### RECORD EXCERPTS

== Segment start ==

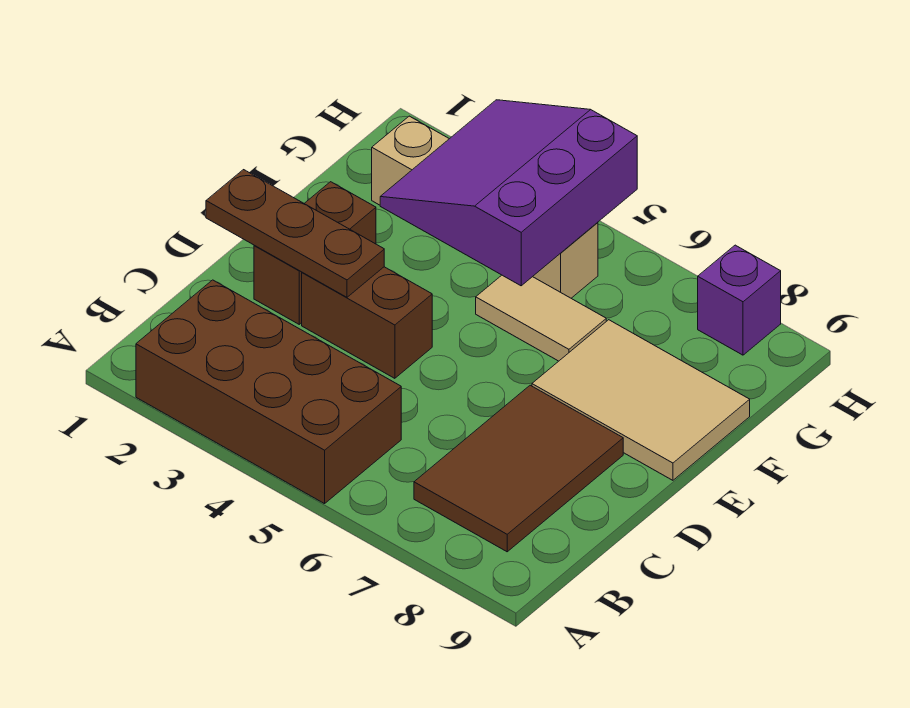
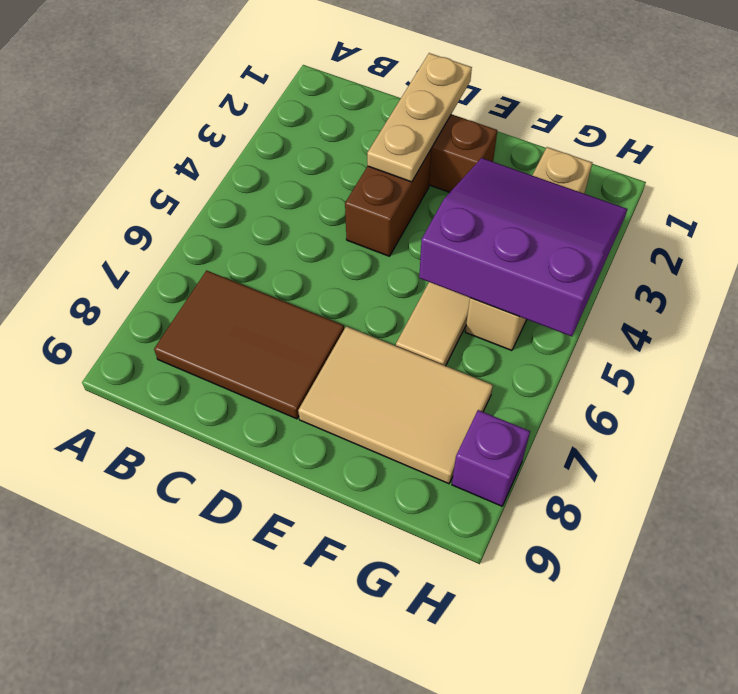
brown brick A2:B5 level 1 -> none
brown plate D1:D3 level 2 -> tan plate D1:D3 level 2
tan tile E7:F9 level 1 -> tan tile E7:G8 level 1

== Segment end ==
== Segment start ==

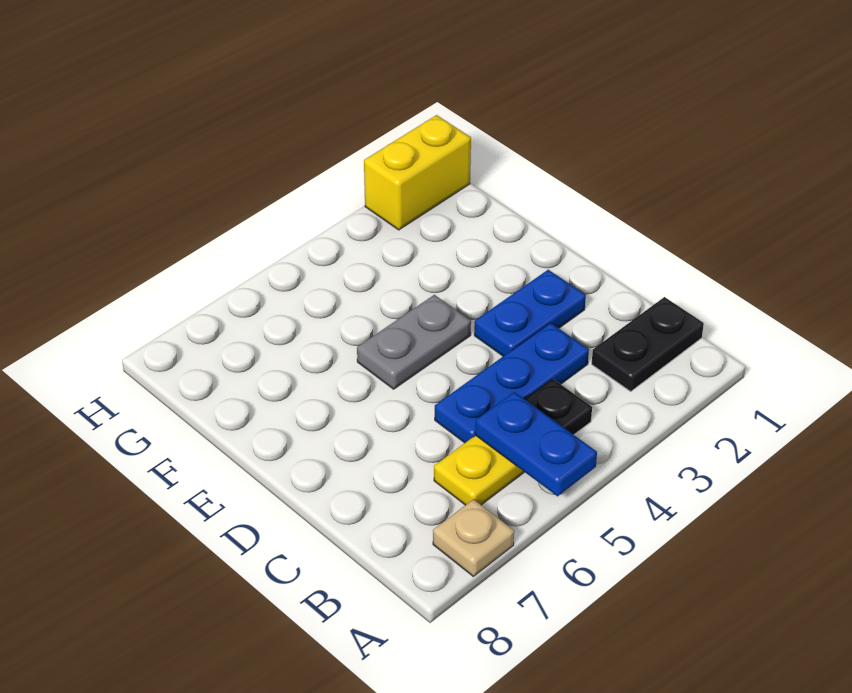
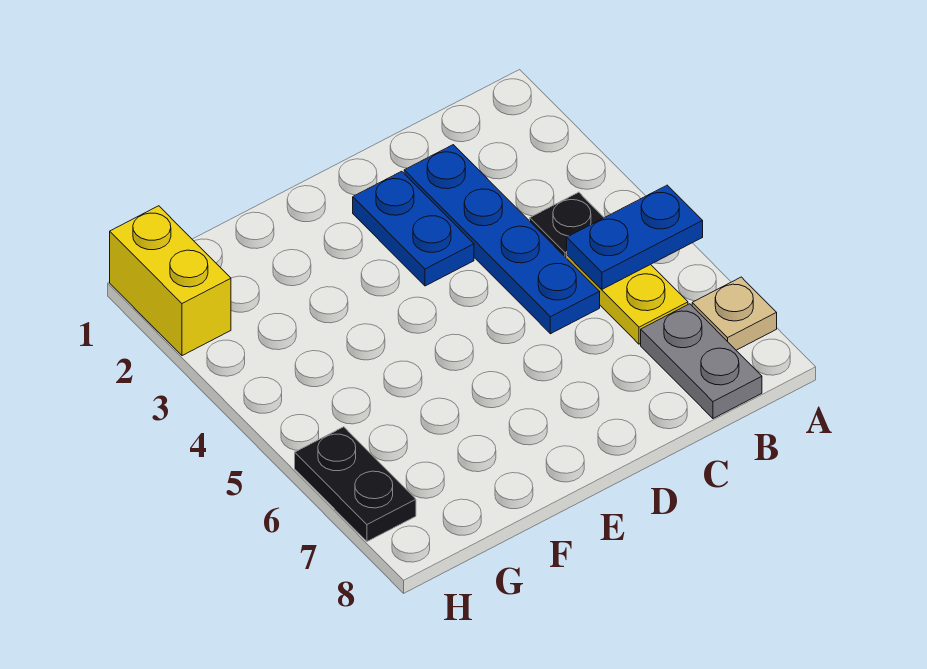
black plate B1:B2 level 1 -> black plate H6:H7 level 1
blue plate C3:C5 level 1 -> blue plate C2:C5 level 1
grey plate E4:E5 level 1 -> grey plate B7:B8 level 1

== Segment end ==
== Segment start ==

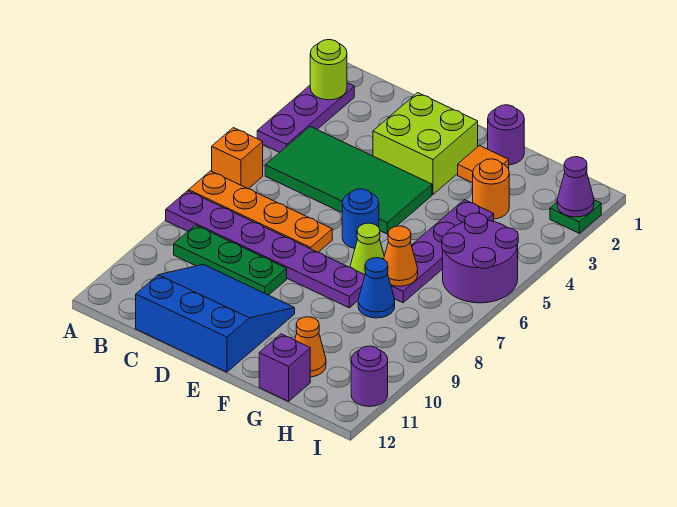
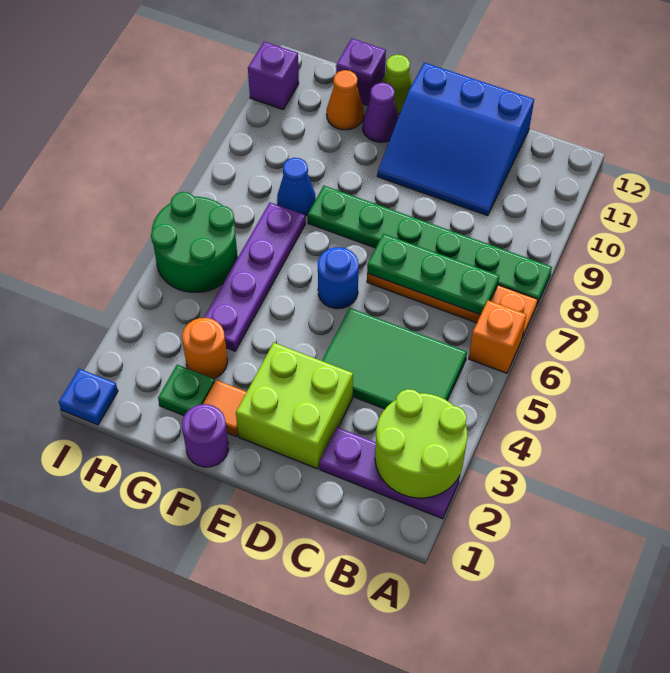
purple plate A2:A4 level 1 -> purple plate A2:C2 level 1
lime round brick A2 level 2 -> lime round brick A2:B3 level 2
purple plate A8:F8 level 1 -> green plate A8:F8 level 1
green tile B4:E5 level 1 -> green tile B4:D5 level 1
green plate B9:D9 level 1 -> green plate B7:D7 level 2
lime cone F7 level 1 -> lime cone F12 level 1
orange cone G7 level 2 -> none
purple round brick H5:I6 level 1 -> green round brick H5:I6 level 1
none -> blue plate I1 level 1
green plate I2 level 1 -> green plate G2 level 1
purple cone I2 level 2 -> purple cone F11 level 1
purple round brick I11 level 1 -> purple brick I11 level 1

== Segment end ==

### YOUR ASSIGNMENT
Above is a listing; print exactly its lines from the one with "blue plate C3:C5" through the one with "grey plate E4:E5", and no other lines.

### EXERCISE ANSWER
blue plate C3:C5 level 1 -> blue plate C2:C5 level 1
grey plate E4:E5 level 1 -> grey plate B7:B8 level 1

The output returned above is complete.